··· Available records ···

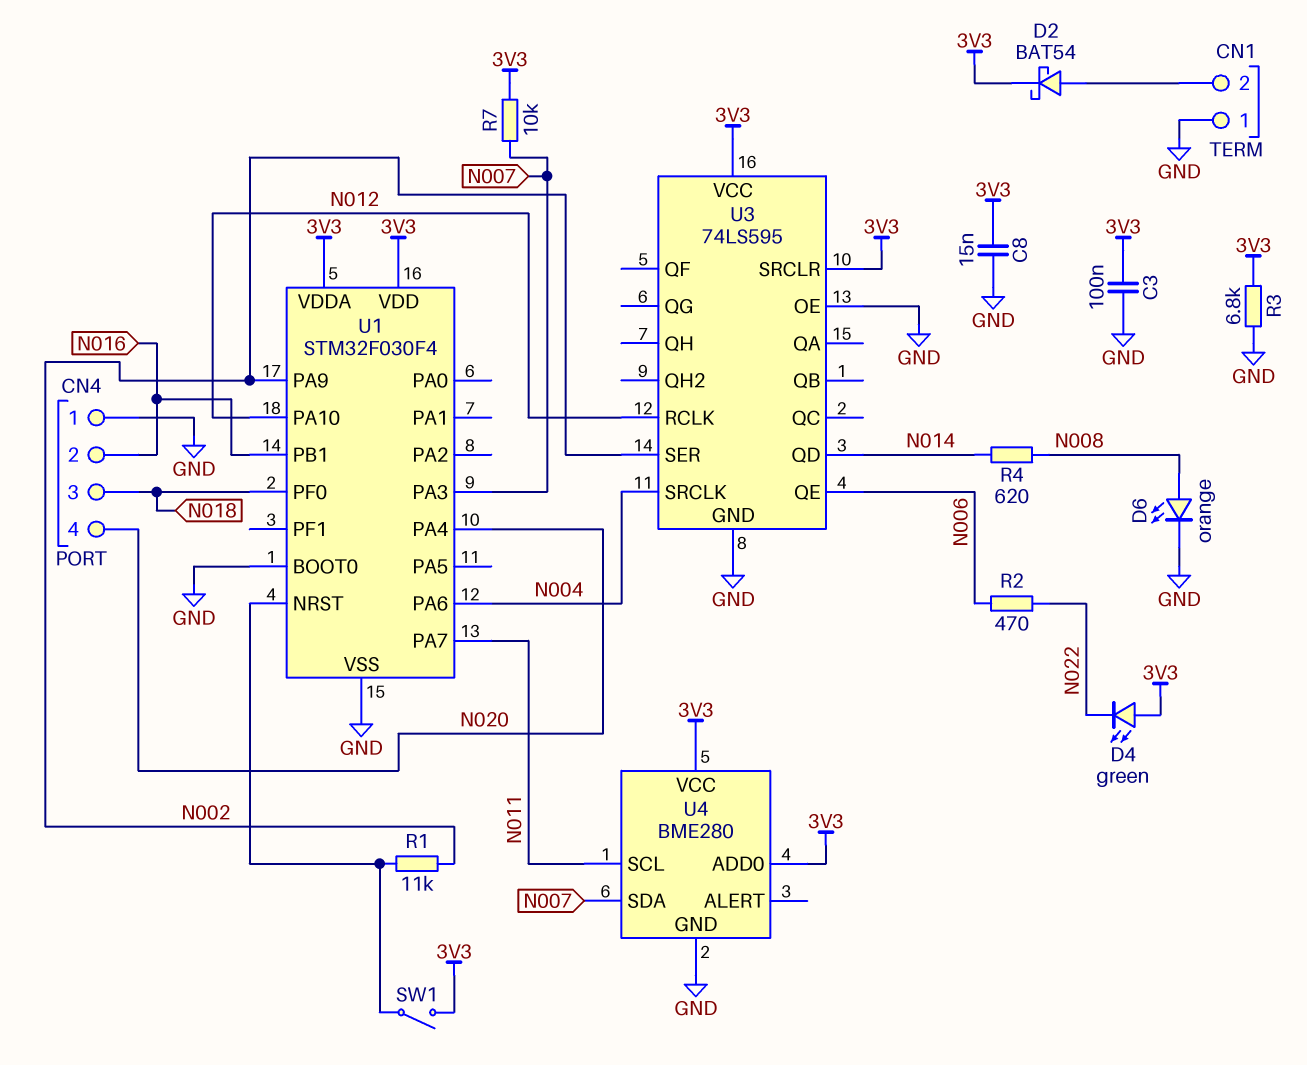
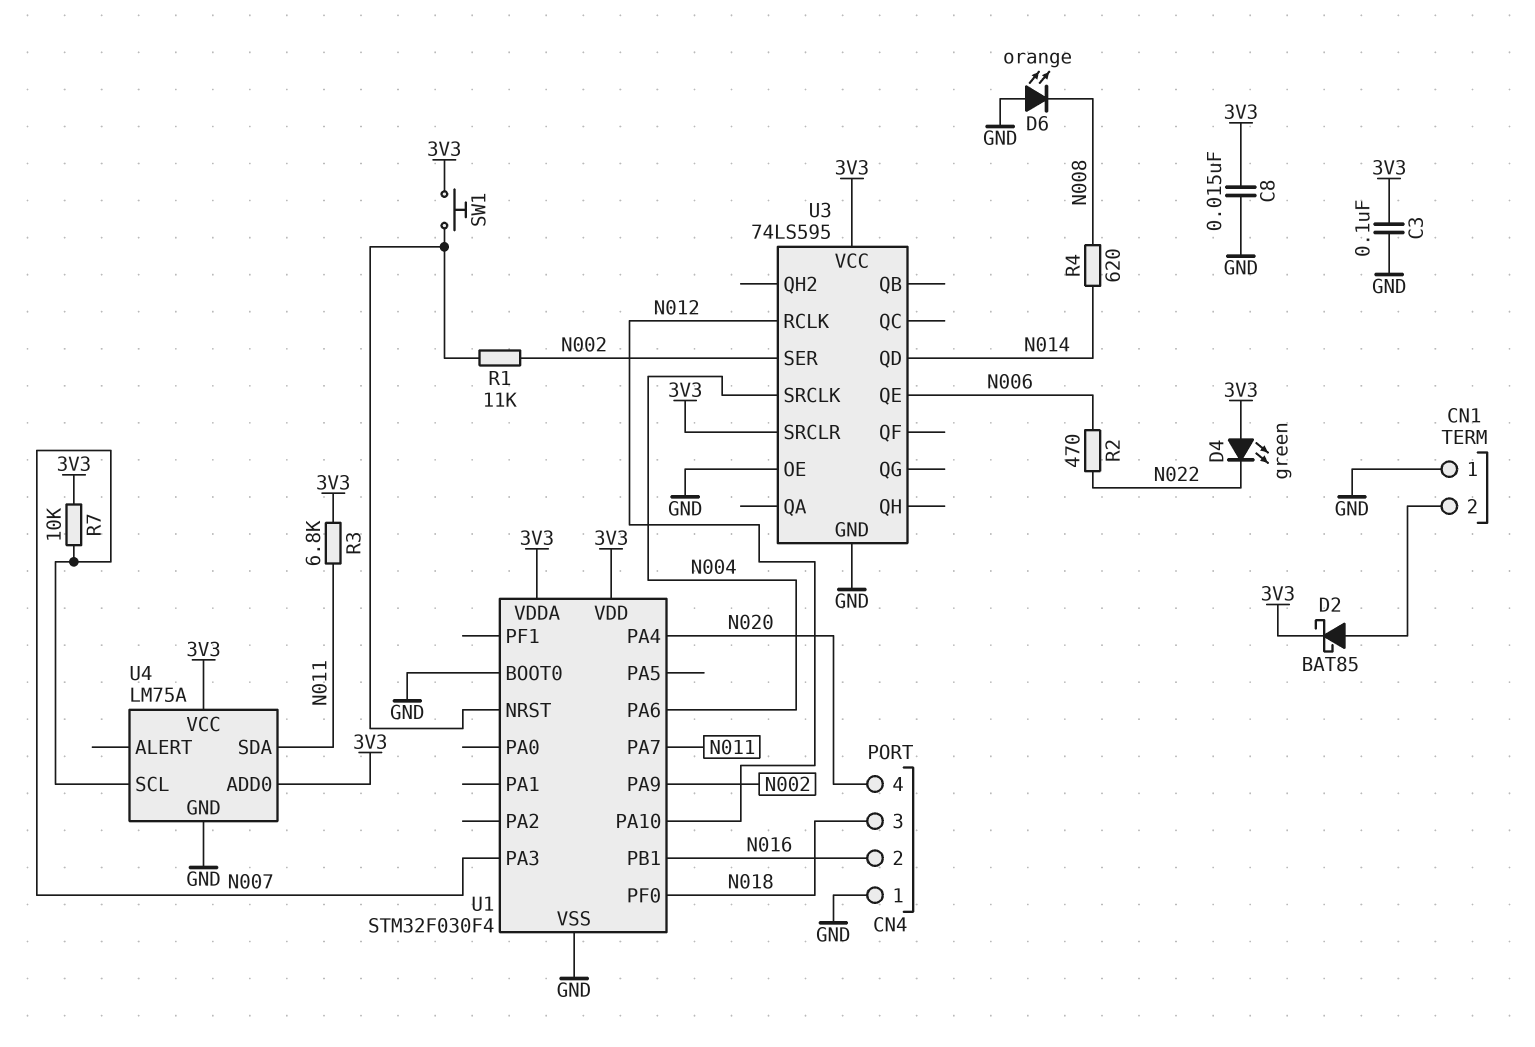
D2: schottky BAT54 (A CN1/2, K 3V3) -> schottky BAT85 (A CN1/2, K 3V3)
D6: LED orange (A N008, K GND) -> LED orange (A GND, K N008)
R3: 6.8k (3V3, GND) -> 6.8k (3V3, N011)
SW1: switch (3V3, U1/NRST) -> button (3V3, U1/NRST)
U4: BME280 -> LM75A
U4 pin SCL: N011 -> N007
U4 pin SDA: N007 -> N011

···

# Exercise
Restate exactly the lines running from the line with "R3: 6.8k (3V3, GND) -> 6.8k (3V3, N011)" to the end of the entries above, both ends included.

# Output below
R3: 6.8k (3V3, GND) -> 6.8k (3V3, N011)
SW1: switch (3V3, U1/NRST) -> button (3V3, U1/NRST)
U4: BME280 -> LM75A
U4 pin SCL: N011 -> N007
U4 pin SDA: N007 -> N011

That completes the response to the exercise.